● **Work order**: Stop at the line containing "yellow diamond: (786, 430)": repeat exactly every line of the entries below from the first up to it, plus that line, with pictures omitted.

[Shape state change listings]
★ ★ ★ ★ ★ ★ ★

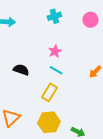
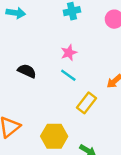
yellow rectangle: (49, 92) -> (87, 103), moved

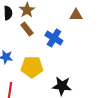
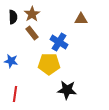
yellow pentagon: (32, 67) -> (49, 64), moved

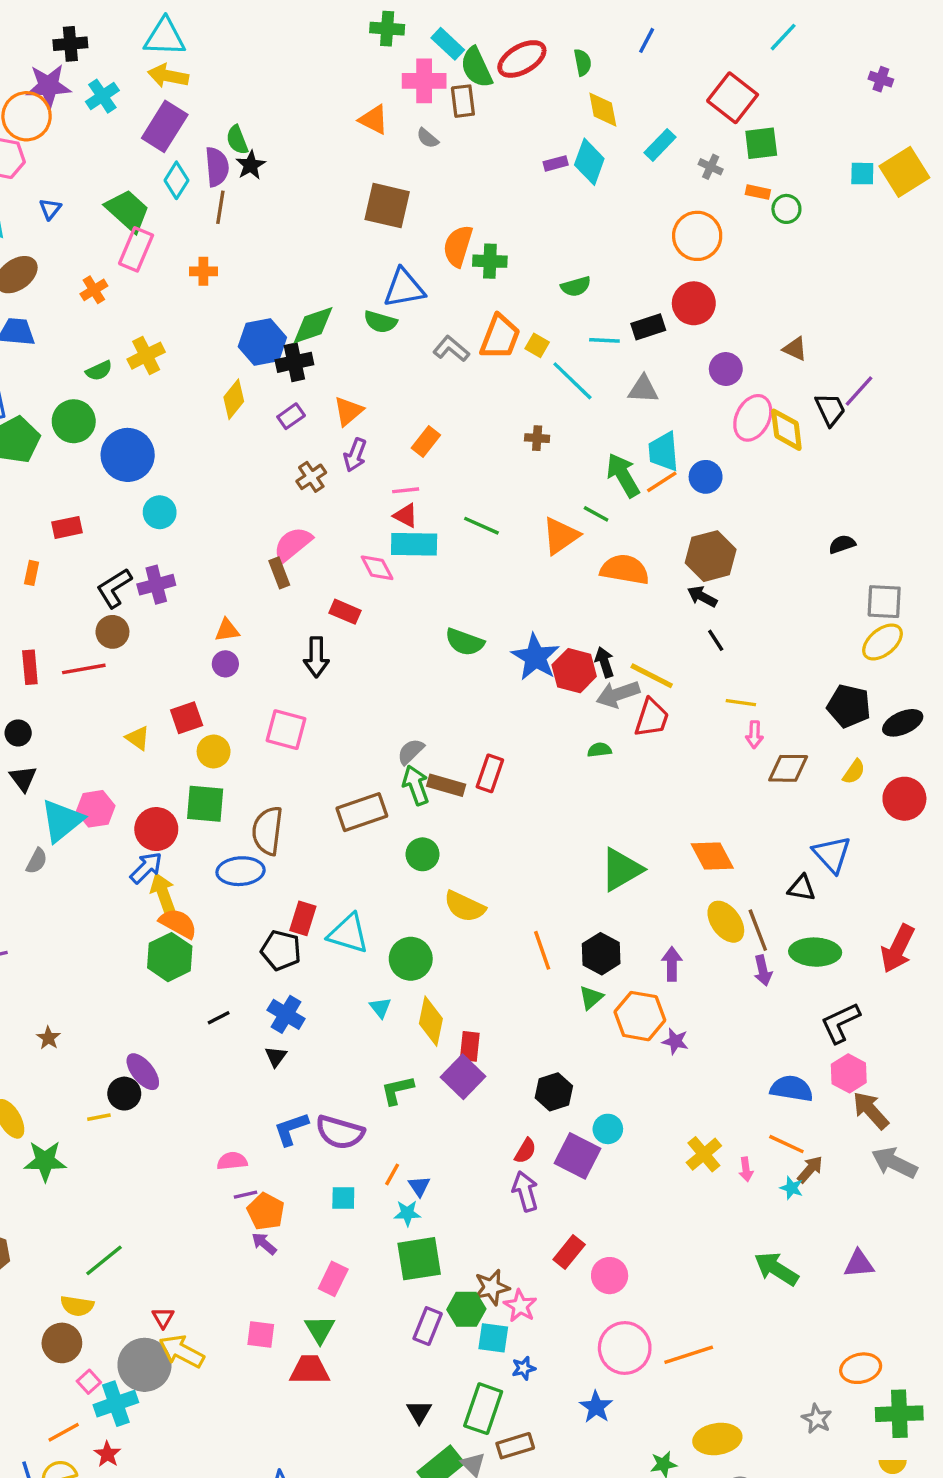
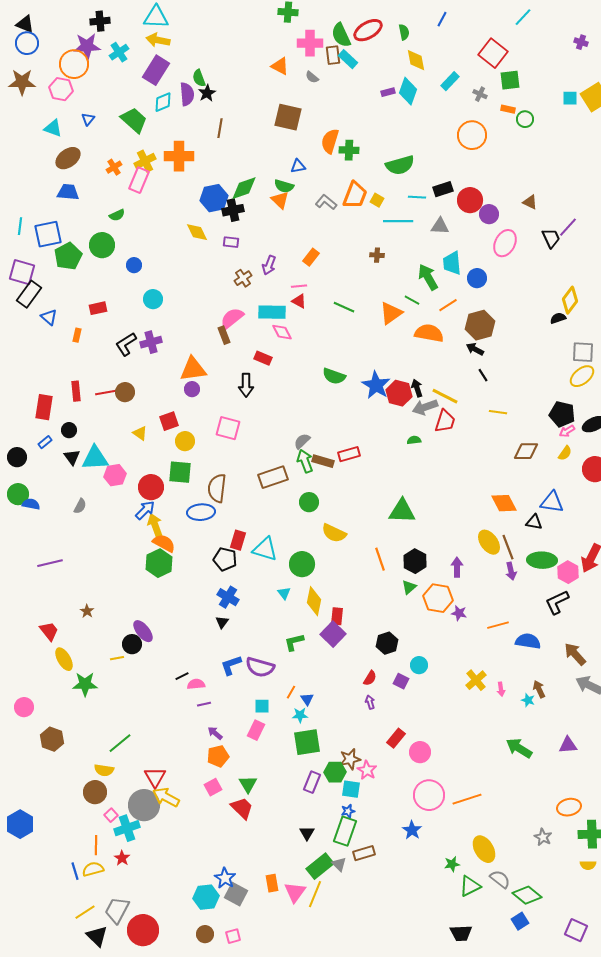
cyan rectangle: (448, 44) -> (348, 59), moved
cyan diamond: (176, 180) -> (163, 102), turned 35
brown line: (220, 207) -> (220, 128), moved
pink rectangle: (136, 249) -> (139, 180), moved
orange cross: (203, 271) -> (179, 156), size x1.8
green semicircle: (576, 286) -> (400, 165), size x1.6
blue triangle: (404, 288) -> (298, 166), size x0.6
red circle: (694, 303) -> (470, 200), moved
yellow cross: (146, 356) -> (145, 161), moved
cyan line: (572, 381) -> (398, 221), turned -44
yellow diamond: (234, 399) -> (197, 232), turned -65
orange triangle: (348, 411) -> (280, 200), moved, turned -36
purple rectangle: (291, 416) -> (231, 242), turned 42
yellow diamond: (786, 430) -> (570, 300), moved, turned 44
blue circle: (128, 455) -> (134, 265), size x0.5
orange line: (662, 482) -> (448, 305), moved
cyan rectangle: (414, 544) -> (272, 312), moved
orange triangle: (227, 630) -> (193, 369), size x1.8
brown circle: (112, 632) -> (125, 392), moved
pink arrow: (754, 735) -> (567, 431), moved, turned 56
red rectangle: (490, 773) -> (349, 454), turned 55
cyan triangle: (62, 821) -> (95, 458), moved, turned 36
blue triangle: (832, 854) -> (552, 502), turned -40
orange diamond: (712, 856) -> (504, 503), moved
green triangle: (621, 869) -> (402, 511), moved, turned 32
black line: (219, 1018) -> (182, 676), moved
pink hexagon: (849, 1073) -> (568, 572), moved
orange line: (786, 1144) -> (498, 625), moved, turned -40
purple square: (578, 1156) -> (401, 681), size x0.6
brown arrow: (810, 1169) -> (539, 689), turned -66
purple arrow: (525, 1191) -> (370, 702), size x0.6
orange pentagon: (266, 1212) -> (218, 756), moved, turned 30
pink rectangle: (333, 1279) -> (256, 730), moved
red triangle: (163, 1318) -> (155, 777), size x1.6
pink square: (261, 1335) -> (213, 787), turned -36
blue star: (524, 1368) -> (348, 811), moved
red trapezoid: (310, 1370) -> (242, 808), turned 45
orange line: (64, 1432) -> (96, 845), turned -60
yellow ellipse: (717, 1439) -> (484, 849), turned 68

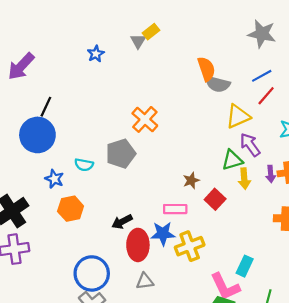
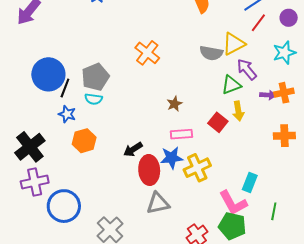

★ ★ ★ ★ ★ ★ ★

● **Solution to the exercise**:
yellow rectangle: (49, 92) -> (87, 103), moved

yellow pentagon: (32, 67) -> (49, 64), moved

cyan rectangle: (448, 44) -> (348, 59), moved
cyan diamond: (176, 180) -> (163, 102), turned 35
brown line: (220, 207) -> (220, 128), moved
pink rectangle: (136, 249) -> (139, 180), moved
orange cross: (203, 271) -> (179, 156), size x1.8
green semicircle: (576, 286) -> (400, 165), size x1.6
blue triangle: (404, 288) -> (298, 166), size x0.6
red circle: (694, 303) -> (470, 200), moved
yellow cross: (146, 356) -> (145, 161), moved
cyan line: (572, 381) -> (398, 221), turned -44
yellow diamond: (234, 399) -> (197, 232), turned -65
orange triangle: (348, 411) -> (280, 200), moved, turned -36
purple rectangle: (291, 416) -> (231, 242), turned 42
yellow diamond: (786, 430) -> (570, 300), moved, turned 44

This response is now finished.